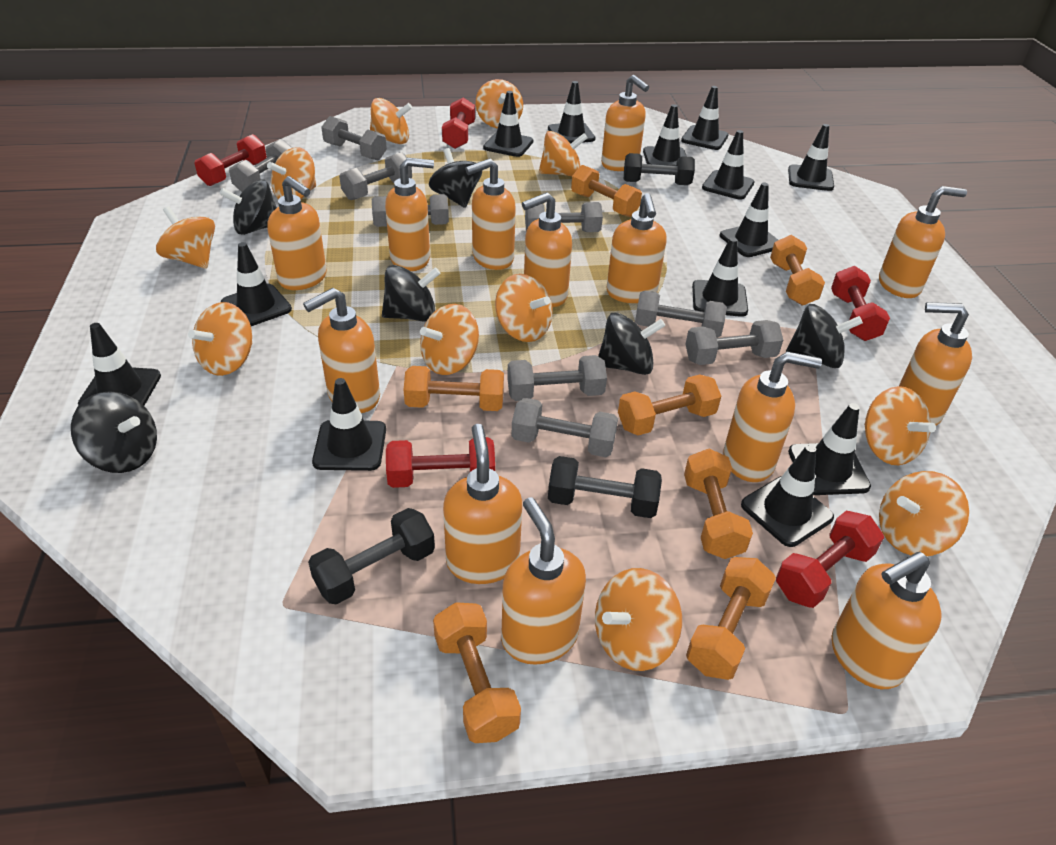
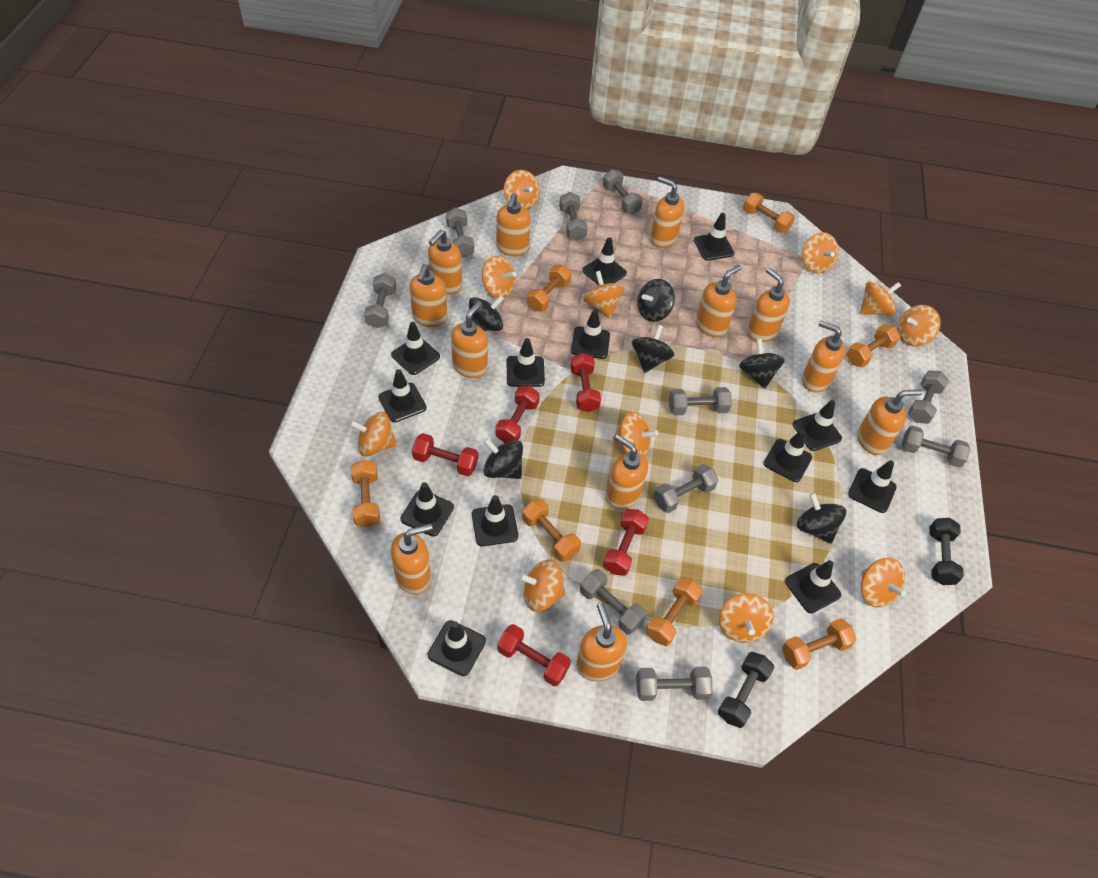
black dumbbell: 3 -> 2
grey dumbbell: 9 -> 10
orange soap dispenser: 13 -> 12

▶ THE TASK: Please return the full listing exactly as given, with the images left out.

▶ RESPONSE:
black dumbbell: 3 -> 2
grey dumbbell: 9 -> 10
orange soap dispenser: 13 -> 12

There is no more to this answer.